===== DATA SHOWN =====

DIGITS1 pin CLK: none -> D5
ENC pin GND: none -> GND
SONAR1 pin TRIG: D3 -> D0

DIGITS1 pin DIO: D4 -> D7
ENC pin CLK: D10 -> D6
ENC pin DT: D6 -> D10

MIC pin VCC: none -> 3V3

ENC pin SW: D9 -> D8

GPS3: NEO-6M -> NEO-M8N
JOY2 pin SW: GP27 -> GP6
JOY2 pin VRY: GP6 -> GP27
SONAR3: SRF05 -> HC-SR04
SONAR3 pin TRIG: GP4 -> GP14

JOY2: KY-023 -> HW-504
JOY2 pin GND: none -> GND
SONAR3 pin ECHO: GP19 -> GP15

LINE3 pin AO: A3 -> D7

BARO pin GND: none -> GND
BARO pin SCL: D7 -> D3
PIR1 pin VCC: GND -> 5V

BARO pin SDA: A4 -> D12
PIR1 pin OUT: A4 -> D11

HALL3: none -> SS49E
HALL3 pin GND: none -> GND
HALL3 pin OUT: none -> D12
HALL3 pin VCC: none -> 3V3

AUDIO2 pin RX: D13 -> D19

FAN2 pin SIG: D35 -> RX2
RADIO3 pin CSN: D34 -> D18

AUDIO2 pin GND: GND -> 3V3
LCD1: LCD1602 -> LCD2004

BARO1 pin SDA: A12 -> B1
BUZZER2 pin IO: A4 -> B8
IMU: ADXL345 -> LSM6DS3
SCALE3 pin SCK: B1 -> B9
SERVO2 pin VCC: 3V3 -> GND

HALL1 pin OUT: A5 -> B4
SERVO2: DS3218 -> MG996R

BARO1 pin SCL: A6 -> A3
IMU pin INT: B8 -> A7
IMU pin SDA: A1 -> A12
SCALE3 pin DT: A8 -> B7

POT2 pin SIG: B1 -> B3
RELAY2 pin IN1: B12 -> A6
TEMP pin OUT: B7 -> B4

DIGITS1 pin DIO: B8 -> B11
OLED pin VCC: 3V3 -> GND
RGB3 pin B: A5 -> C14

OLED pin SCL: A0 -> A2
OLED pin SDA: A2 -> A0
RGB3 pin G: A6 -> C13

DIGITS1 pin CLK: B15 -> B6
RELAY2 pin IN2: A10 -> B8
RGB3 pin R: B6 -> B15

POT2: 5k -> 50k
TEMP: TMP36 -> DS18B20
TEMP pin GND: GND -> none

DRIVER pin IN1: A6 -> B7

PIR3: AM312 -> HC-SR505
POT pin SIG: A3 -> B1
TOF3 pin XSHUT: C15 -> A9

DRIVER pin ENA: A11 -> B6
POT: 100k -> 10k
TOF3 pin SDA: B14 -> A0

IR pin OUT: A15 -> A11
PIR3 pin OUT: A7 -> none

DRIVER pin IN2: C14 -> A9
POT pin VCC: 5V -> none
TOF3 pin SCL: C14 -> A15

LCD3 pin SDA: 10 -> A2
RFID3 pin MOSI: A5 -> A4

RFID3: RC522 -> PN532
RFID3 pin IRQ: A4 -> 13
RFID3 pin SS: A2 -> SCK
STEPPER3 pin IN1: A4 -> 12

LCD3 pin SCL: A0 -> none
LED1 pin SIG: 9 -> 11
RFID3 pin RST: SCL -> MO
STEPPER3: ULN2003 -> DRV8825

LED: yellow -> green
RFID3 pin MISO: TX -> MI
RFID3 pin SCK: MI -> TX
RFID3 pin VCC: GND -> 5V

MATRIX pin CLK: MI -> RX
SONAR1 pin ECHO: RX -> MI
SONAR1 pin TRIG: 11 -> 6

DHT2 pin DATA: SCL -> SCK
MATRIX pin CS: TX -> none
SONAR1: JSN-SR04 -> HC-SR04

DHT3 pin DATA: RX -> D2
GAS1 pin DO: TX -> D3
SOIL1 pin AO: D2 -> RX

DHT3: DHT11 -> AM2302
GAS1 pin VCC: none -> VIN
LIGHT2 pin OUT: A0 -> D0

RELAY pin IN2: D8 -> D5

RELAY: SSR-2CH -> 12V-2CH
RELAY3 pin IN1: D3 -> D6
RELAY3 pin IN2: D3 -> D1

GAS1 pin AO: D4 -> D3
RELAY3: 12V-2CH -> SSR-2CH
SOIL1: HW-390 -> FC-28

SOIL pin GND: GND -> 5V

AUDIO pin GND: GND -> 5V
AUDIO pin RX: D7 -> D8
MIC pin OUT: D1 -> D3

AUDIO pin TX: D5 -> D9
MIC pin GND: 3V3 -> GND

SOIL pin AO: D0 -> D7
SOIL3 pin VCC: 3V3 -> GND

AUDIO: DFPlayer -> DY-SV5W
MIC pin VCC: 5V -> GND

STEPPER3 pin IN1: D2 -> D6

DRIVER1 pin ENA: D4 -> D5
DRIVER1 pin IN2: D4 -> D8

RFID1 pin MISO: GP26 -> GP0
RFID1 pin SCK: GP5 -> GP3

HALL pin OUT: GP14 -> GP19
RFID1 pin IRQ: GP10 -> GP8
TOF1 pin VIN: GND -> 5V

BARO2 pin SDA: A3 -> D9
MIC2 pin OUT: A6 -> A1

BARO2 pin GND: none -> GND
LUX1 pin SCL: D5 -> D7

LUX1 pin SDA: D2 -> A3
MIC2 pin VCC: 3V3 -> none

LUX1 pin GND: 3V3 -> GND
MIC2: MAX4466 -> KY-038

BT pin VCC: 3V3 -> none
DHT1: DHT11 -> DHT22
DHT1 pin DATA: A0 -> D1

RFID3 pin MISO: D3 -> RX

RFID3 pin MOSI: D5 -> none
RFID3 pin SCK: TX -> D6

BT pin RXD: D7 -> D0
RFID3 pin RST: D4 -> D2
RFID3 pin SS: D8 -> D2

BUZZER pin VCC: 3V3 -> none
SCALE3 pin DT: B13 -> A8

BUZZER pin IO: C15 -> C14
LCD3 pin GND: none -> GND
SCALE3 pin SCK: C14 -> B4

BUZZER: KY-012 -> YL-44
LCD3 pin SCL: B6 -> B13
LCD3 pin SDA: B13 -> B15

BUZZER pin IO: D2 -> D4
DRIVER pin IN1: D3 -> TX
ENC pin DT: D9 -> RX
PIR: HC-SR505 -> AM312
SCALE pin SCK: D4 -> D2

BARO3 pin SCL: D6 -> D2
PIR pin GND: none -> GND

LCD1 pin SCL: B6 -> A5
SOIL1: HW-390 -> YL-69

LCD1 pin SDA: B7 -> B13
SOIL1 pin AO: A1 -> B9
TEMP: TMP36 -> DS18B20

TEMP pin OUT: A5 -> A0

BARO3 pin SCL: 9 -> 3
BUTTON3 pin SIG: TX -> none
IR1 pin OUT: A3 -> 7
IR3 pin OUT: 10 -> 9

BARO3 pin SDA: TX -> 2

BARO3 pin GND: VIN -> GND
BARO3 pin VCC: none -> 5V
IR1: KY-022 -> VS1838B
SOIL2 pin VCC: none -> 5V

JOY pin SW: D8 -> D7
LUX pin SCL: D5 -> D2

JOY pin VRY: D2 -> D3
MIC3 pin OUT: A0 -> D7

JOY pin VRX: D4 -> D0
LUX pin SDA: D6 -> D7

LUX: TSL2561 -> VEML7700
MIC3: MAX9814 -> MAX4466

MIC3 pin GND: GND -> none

=====

### ASSIGNED TASK
You are asked to count the lines of the records above in which the word "TEMP" occurs, and to give only that number.

### SOLUTION
5